▶ WHAT THE TASK REQUIRES:
Set down the entries again word for word, without any of the images.

[[ WORKING DATA open ]]

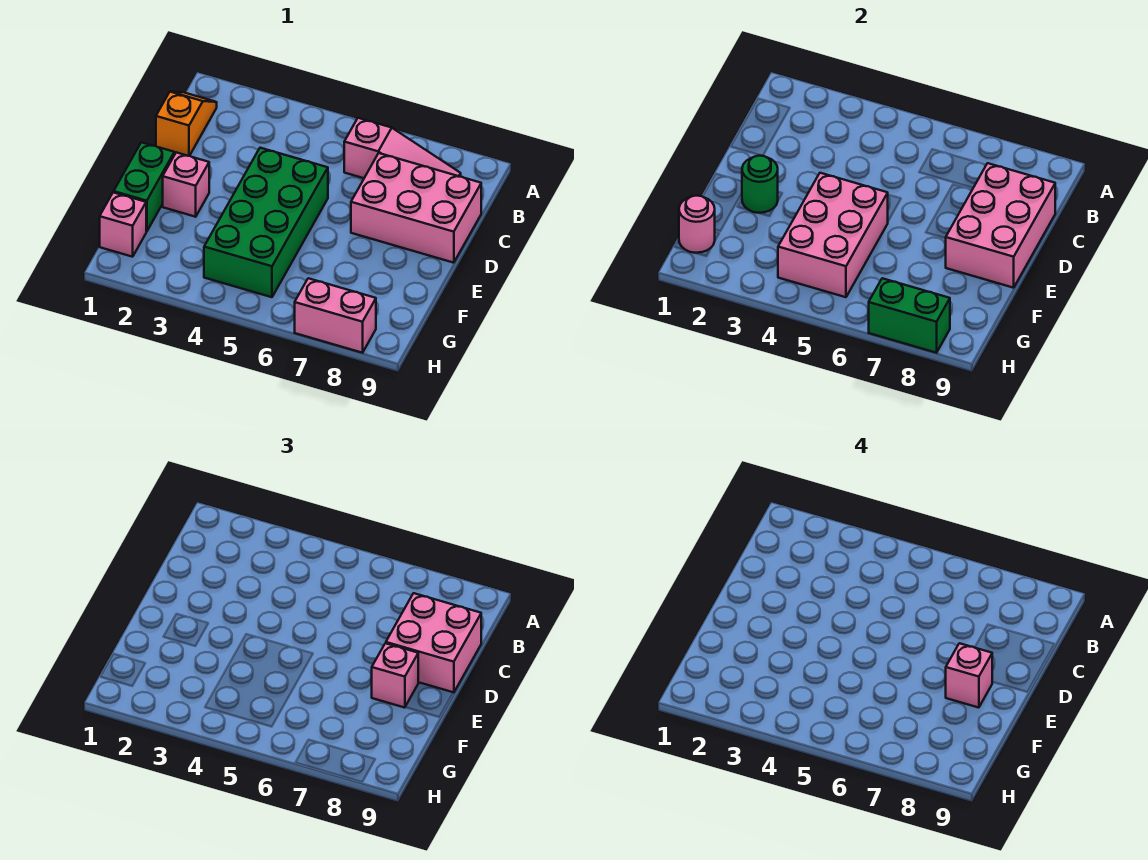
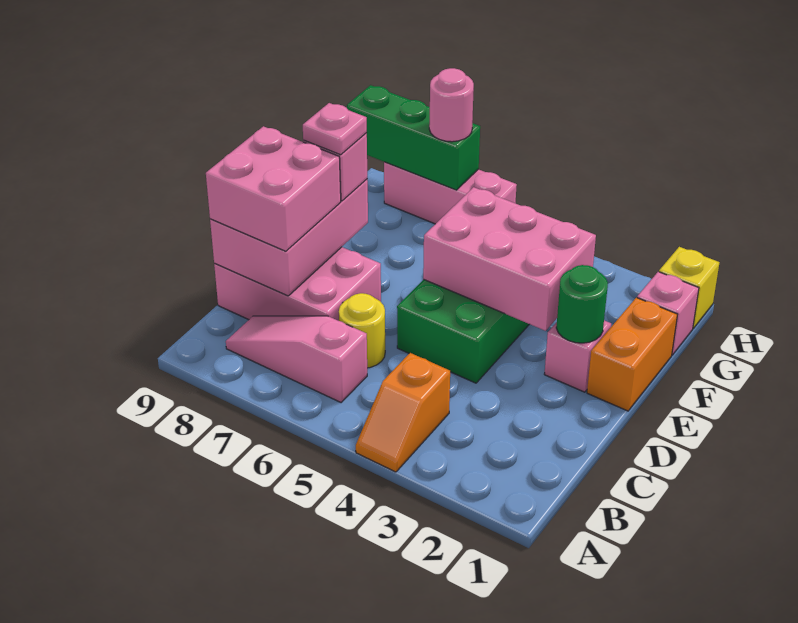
orange slope B1:C1 level 1 top C -> orange slope A4:B4 level 1 top B
none -> yellow round brick C6 level 1
green brick E1:F1 level 1 -> orange brick E1:F1 level 1
pink brick E4:G5 level 2 -> pink brick E3:F5 level 2
pink brick E8 level 4 -> pink plate E8 level 4
pink round brick G1 level 2 -> pink round brick H7 level 3
none -> yellow brick H1 level 1
pink brick H7:H8 level 1 -> pink brick H6:H8 level 1
green brick H7:H8 level 2 -> green brick H7:H9 level 2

[[ WORKING DATA closed ]]

▶ ANSWER FOR THIS EXERCISE:
orange slope B1:C1 level 1 top C -> orange slope A4:B4 level 1 top B
none -> yellow round brick C6 level 1
green brick E1:F1 level 1 -> orange brick E1:F1 level 1
pink brick E4:G5 level 2 -> pink brick E3:F5 level 2
pink brick E8 level 4 -> pink plate E8 level 4
pink round brick G1 level 2 -> pink round brick H7 level 3
none -> yellow brick H1 level 1
pink brick H7:H8 level 1 -> pink brick H6:H8 level 1
green brick H7:H8 level 2 -> green brick H7:H9 level 2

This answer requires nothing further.